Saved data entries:

=====

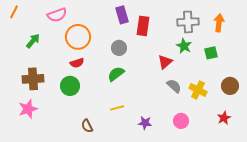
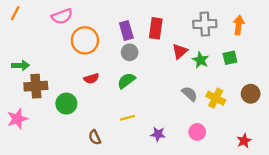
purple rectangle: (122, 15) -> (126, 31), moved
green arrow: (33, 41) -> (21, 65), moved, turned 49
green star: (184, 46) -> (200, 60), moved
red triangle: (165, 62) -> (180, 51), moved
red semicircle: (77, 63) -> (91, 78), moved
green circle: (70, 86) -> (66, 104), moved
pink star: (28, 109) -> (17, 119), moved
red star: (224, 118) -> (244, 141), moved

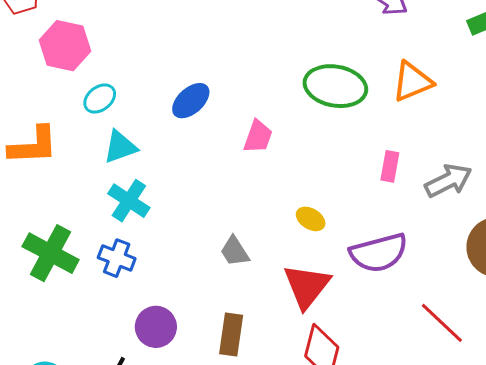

=====

:: INSTRUCTIONS FOR THE TASK ::
Your answer must be the count of lines in the data that contain "star", with no added words.

:: FINAL ANSWER ::
3